What lines in the data hold the string "camera"? Show them.

==== PROVIDED RECORDS

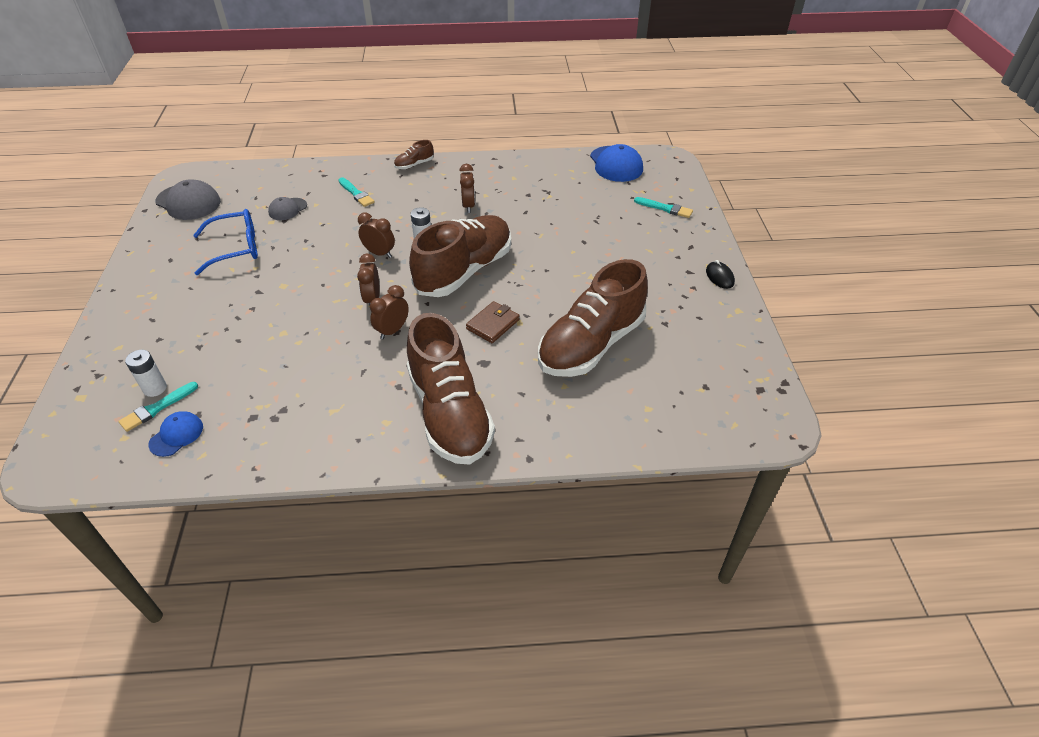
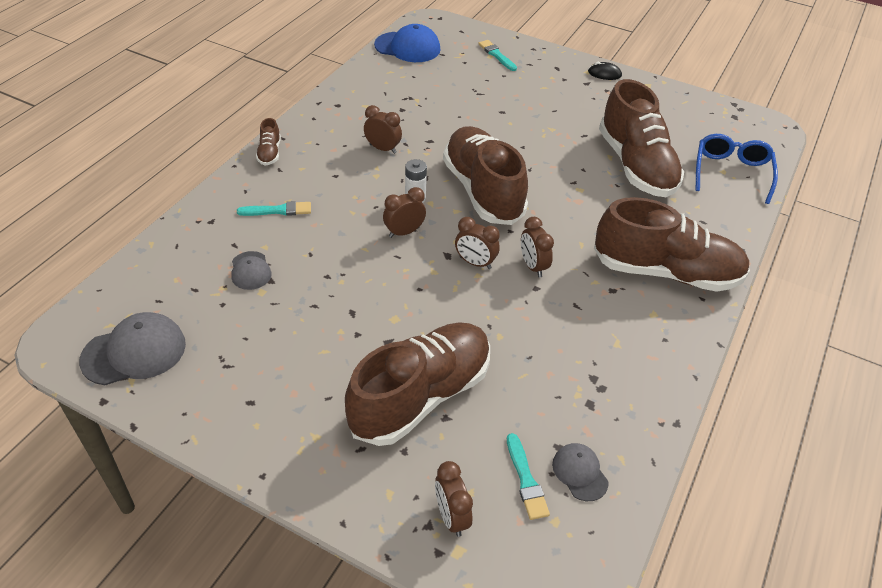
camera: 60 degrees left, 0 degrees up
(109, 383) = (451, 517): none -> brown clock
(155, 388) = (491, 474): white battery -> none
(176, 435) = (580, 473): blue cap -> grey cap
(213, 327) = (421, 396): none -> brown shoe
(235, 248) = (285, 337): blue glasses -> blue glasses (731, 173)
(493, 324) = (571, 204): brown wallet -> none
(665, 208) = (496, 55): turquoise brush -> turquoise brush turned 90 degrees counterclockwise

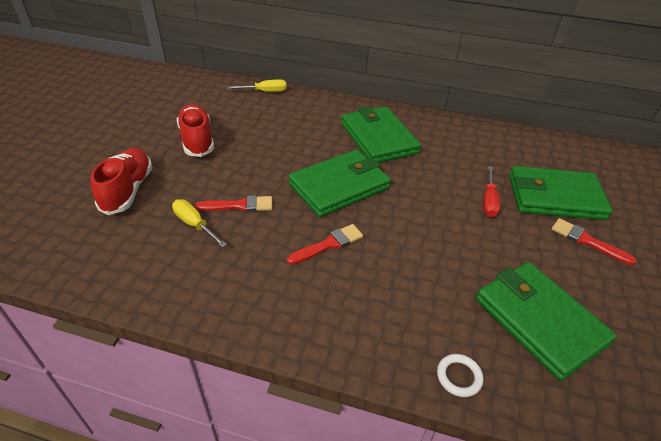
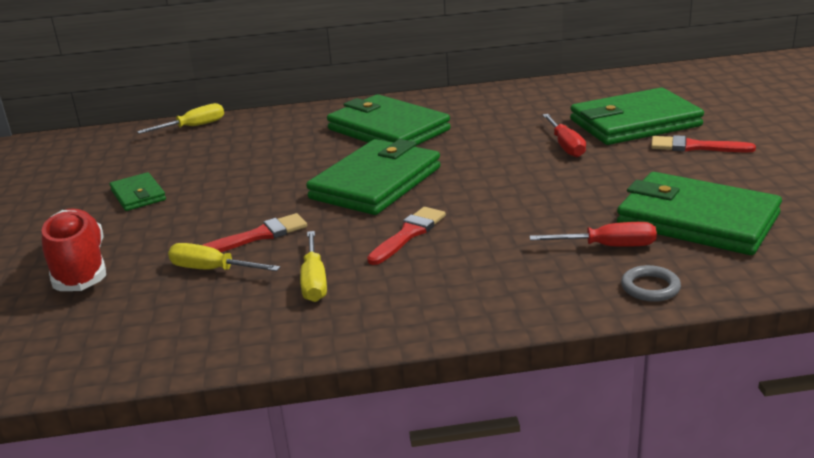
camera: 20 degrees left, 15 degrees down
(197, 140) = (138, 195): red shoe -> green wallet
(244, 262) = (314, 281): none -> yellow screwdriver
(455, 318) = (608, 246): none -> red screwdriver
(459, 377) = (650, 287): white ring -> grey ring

========

▸ RESPONSE:
camera: 60 degrees left, 0 degrees up
camera: 20 degrees left, 15 degrees down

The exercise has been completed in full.